▶ [Direction] Copy out the records below word for word, leaving the pictures out of your answer.

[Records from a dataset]
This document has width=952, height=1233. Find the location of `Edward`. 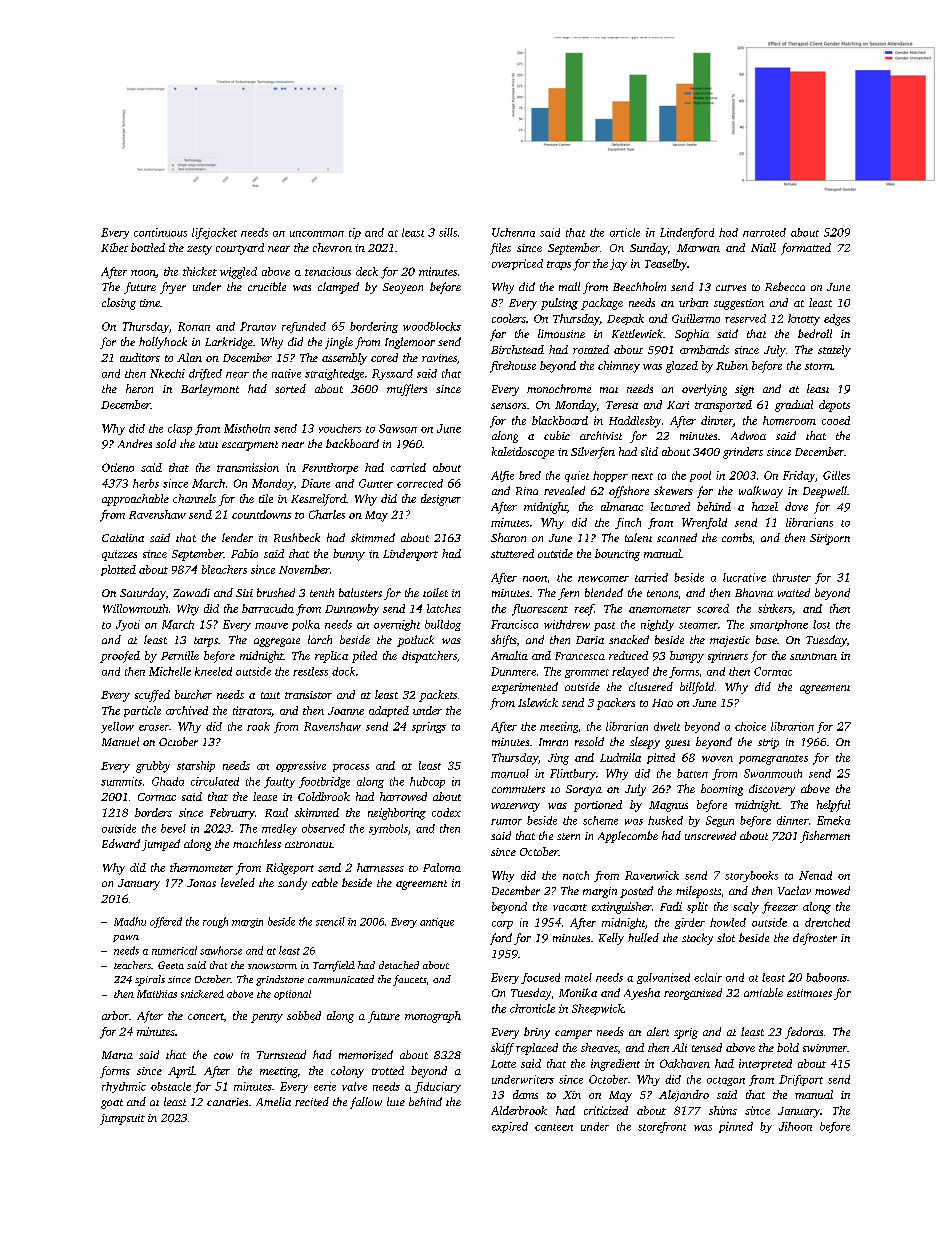

Edward is located at coordinates (121, 843).
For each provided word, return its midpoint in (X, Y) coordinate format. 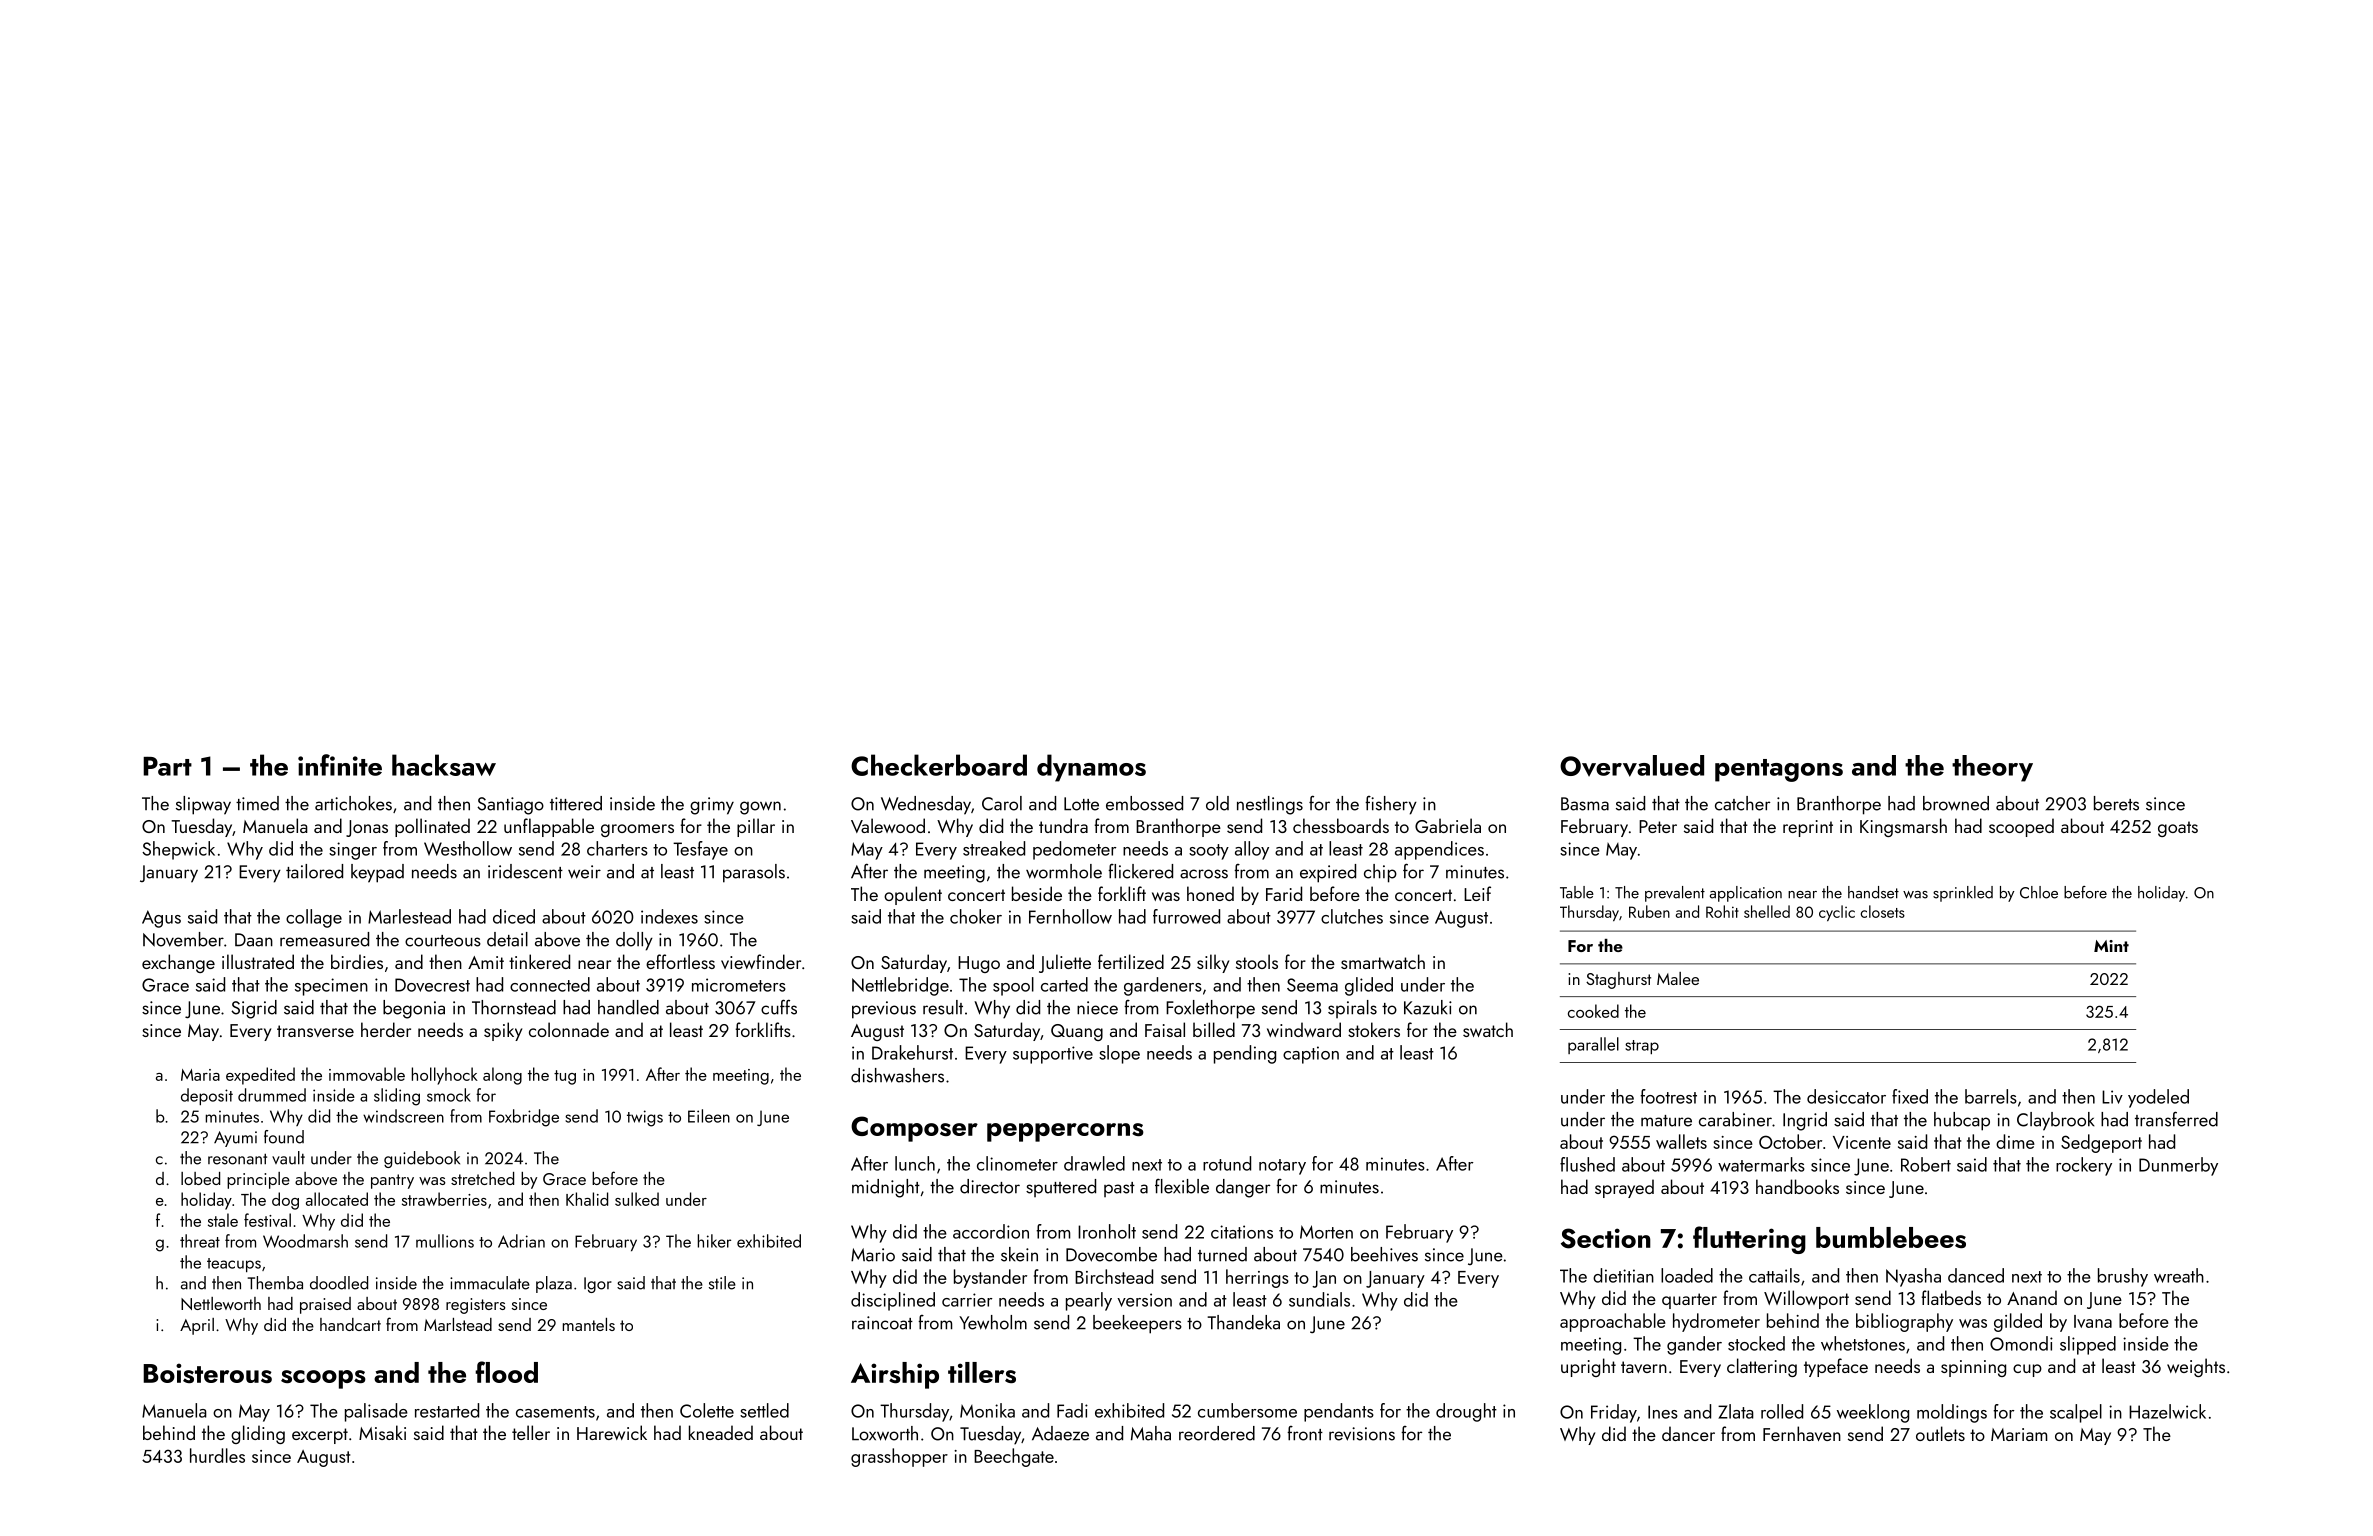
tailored (314, 871)
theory (1992, 768)
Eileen (709, 1116)
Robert (1926, 1164)
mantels (589, 1324)
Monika (987, 1410)
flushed (1587, 1164)
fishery (1391, 805)
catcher (1742, 803)
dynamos (1091, 768)
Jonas (367, 828)
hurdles (217, 1455)
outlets (1940, 1433)
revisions (1362, 1434)
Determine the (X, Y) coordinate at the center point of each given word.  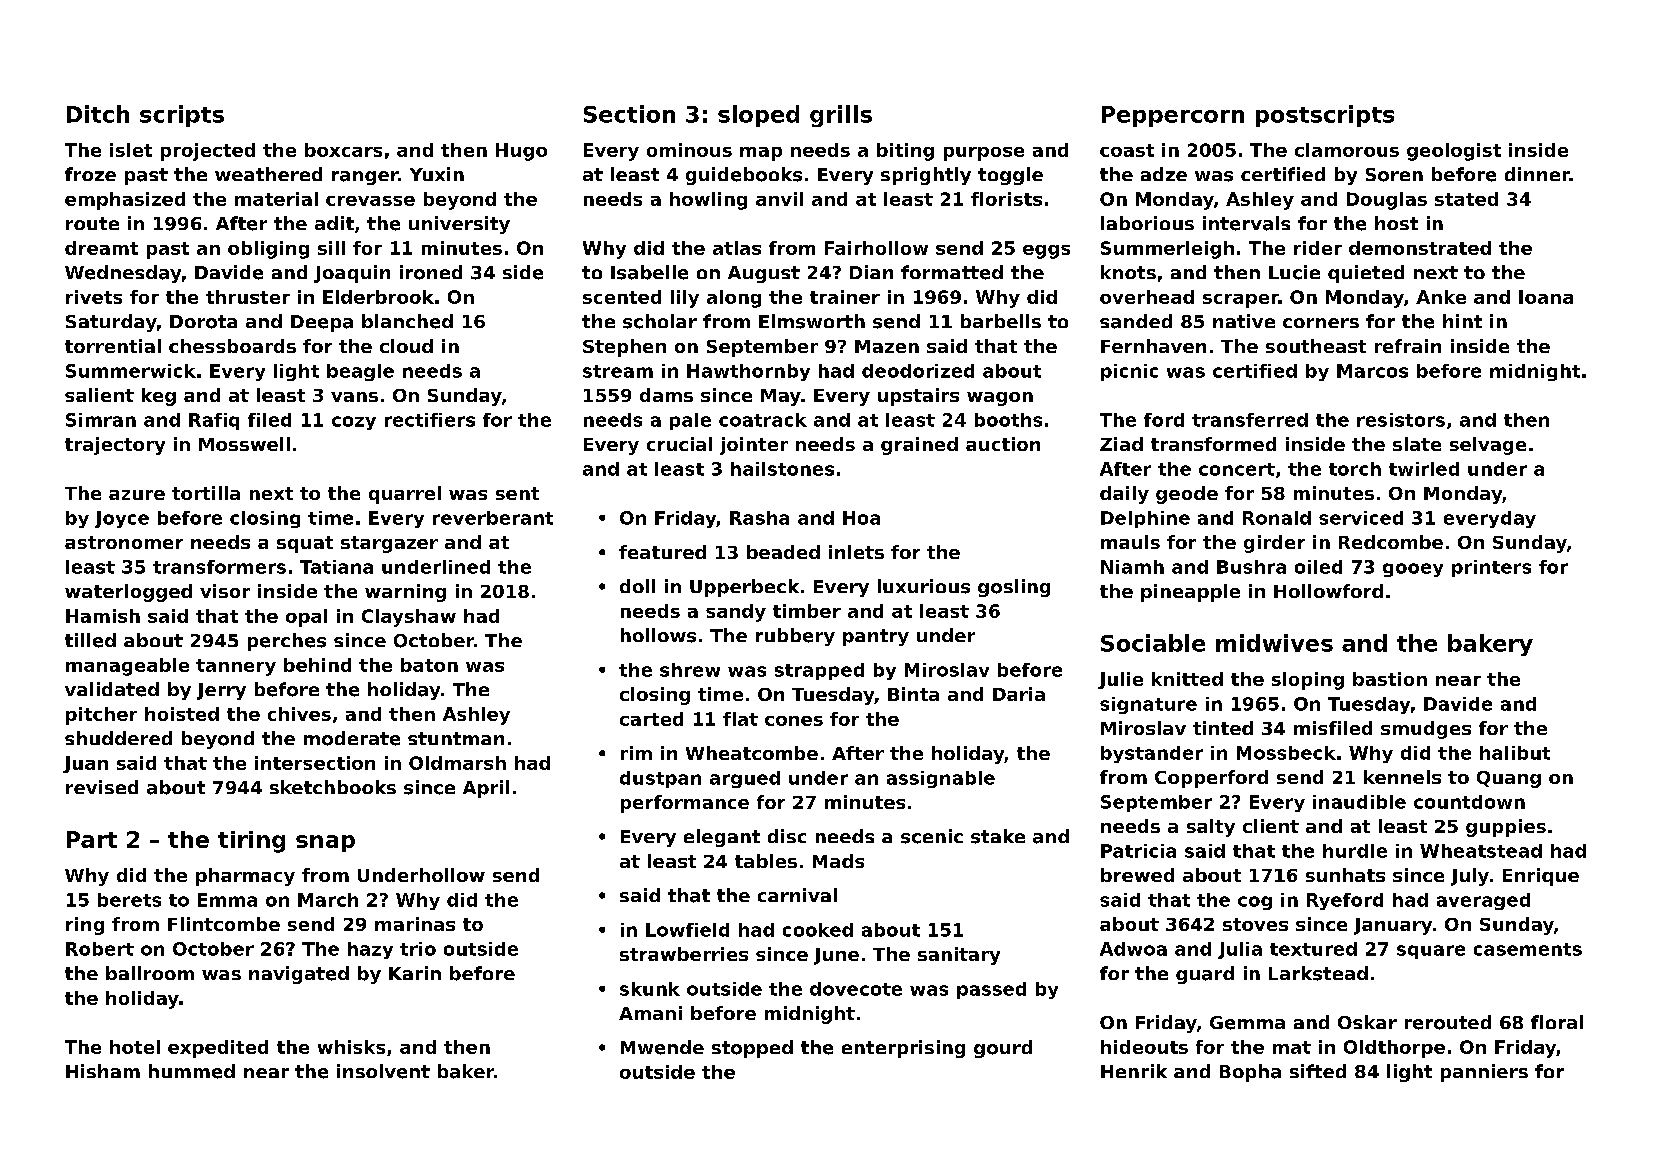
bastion (1390, 679)
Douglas (1387, 201)
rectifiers (430, 420)
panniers (1484, 1073)
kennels (1402, 777)
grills (841, 116)
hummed (192, 1071)
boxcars (343, 150)
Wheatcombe (752, 753)
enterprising (903, 1049)
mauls (1130, 542)
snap (325, 843)
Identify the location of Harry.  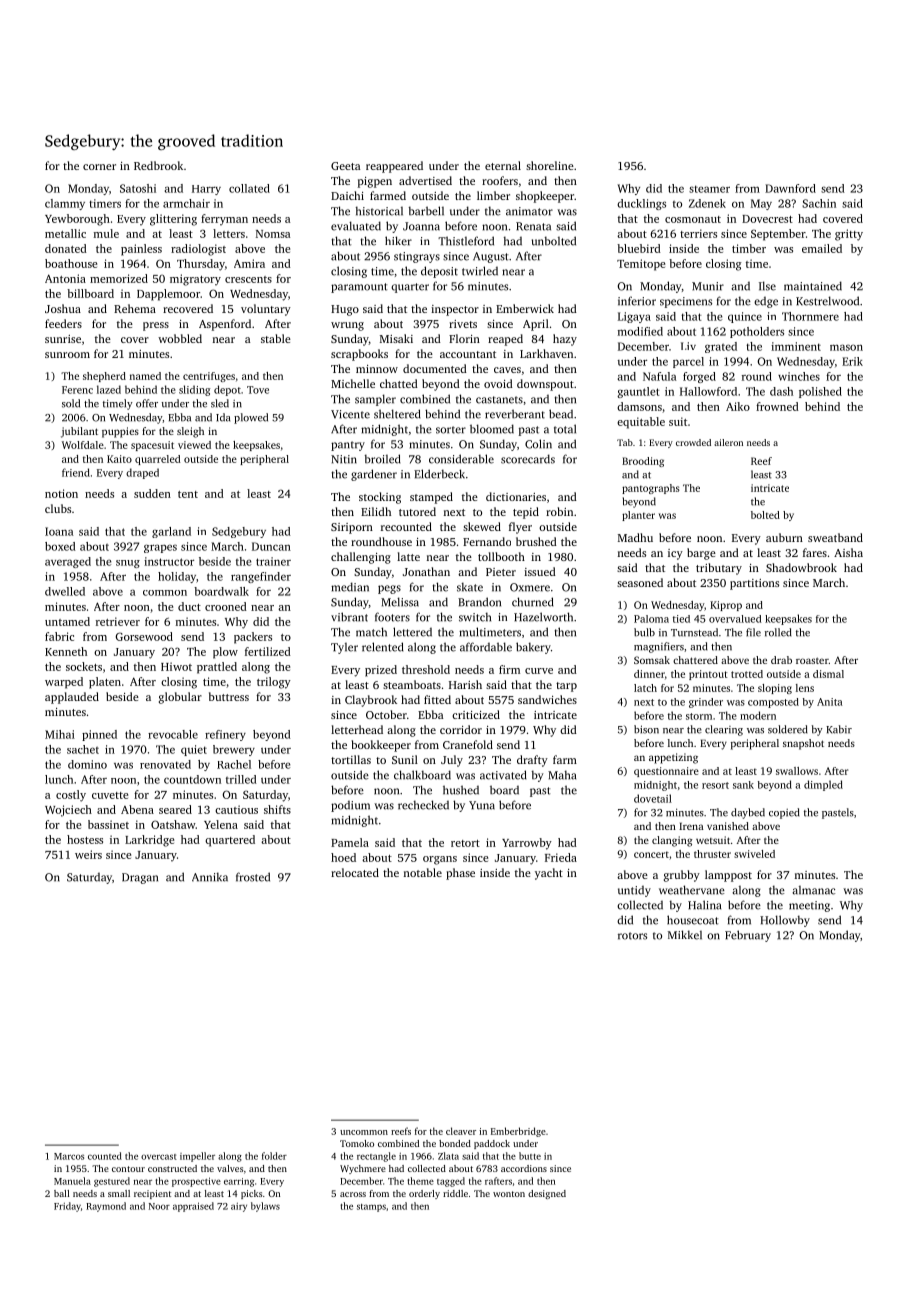
(206, 190).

▶ [The result]
This document has width=952, height=1233. Find the location of `Edward`. 

Edward is located at coordinates (121, 843).
For each provided word, return its midpoint in (X, Y) coordinate format. 
tailored (314, 871)
theory (1992, 768)
Eileen (709, 1116)
Robert (1926, 1164)
mantels (589, 1324)
Monika (987, 1410)
flushed (1587, 1164)
fishery (1391, 805)
catcher (1742, 803)
dynamos (1091, 768)
Jonas (367, 828)
hurdles (217, 1455)
outlets (1940, 1433)
revisions (1362, 1434)
Determine the (X, Y) coordinate at the center point of each given word.  
bastion (1390, 679)
Douglas (1387, 201)
rectifiers (430, 420)
panniers (1484, 1073)
kennels (1402, 777)
grills (841, 116)
hummed (192, 1071)
boxcars (343, 150)
Wheatcombe (752, 753)
enterprising (903, 1049)
mauls (1130, 542)
snap (325, 843)
Identify the location of Harry.  
(206, 190).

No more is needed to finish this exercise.